### EXERCISE DETAILS
Exact wording is required: give all the records again, minus the pictures.

### DATASET EXTRACT
+++
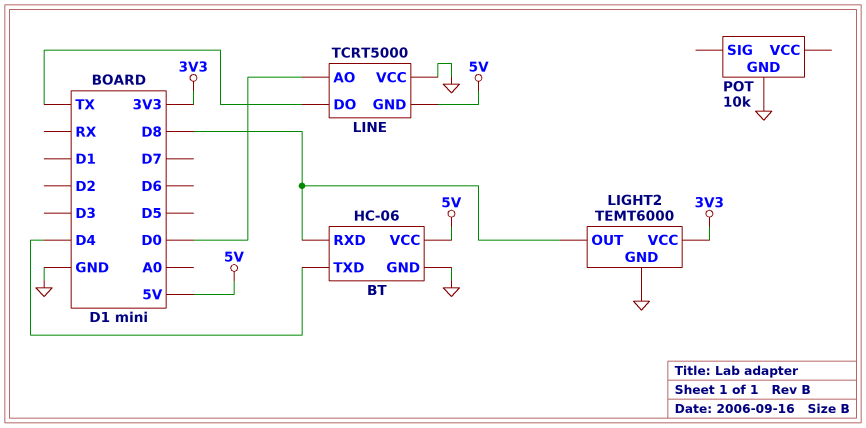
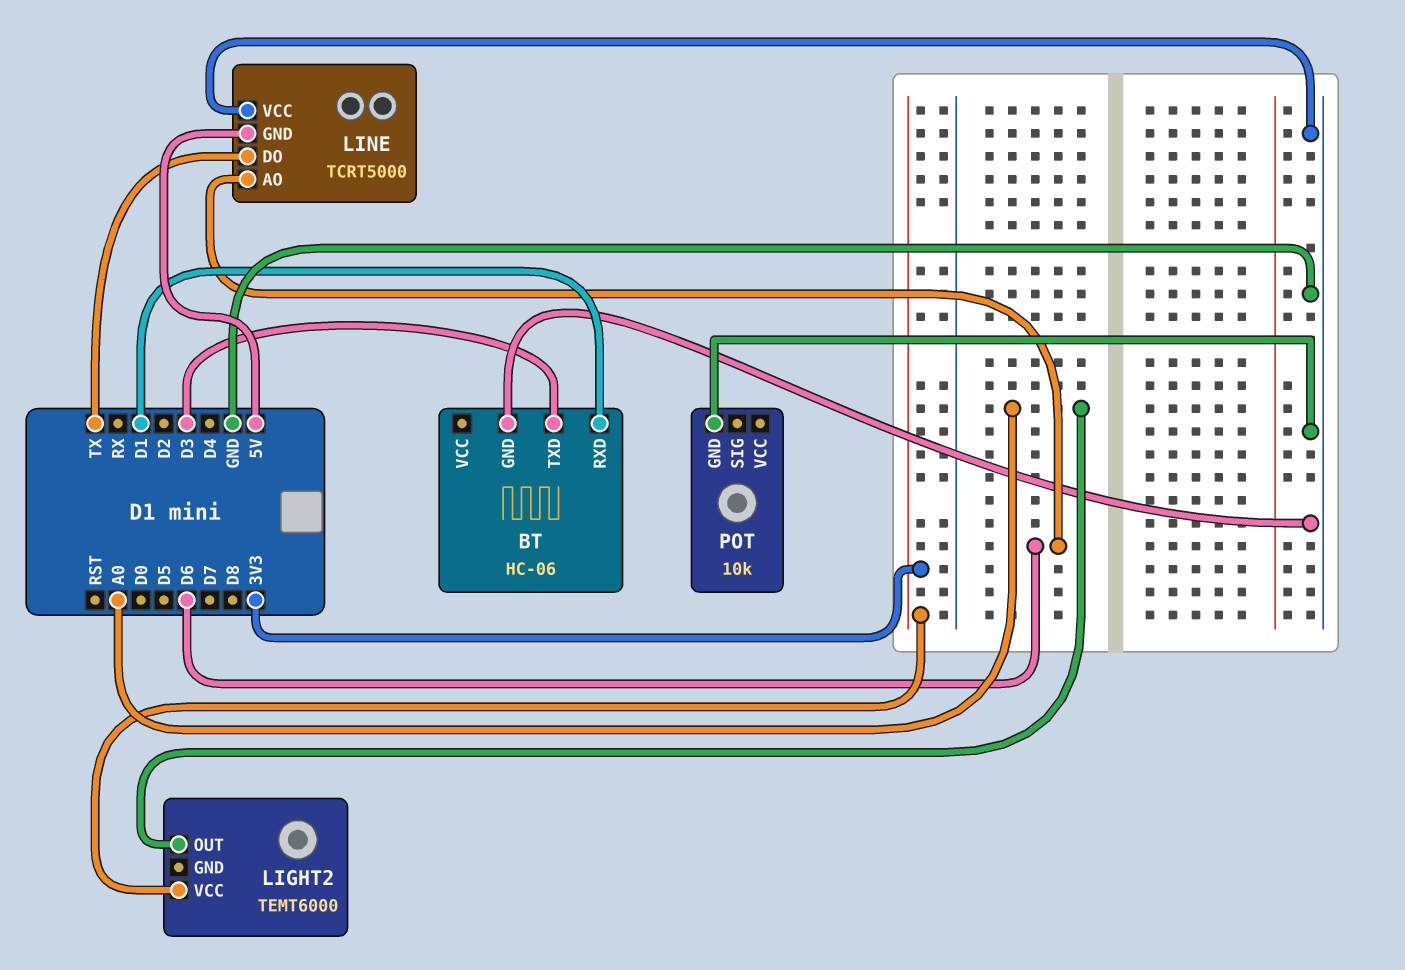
BT pin RXD: D8 -> D1
BT pin TXD: D4 -> D3
BT pin VCC: 5V -> none
LIGHT2 pin GND: GND -> none
LIGHT2 pin OUT: D8 -> A0
LINE pin AO: D0 -> D6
+++
### RESULT
BT pin RXD: D8 -> D1
BT pin TXD: D4 -> D3
BT pin VCC: 5V -> none
LIGHT2 pin GND: GND -> none
LIGHT2 pin OUT: D8 -> A0
LINE pin AO: D0 -> D6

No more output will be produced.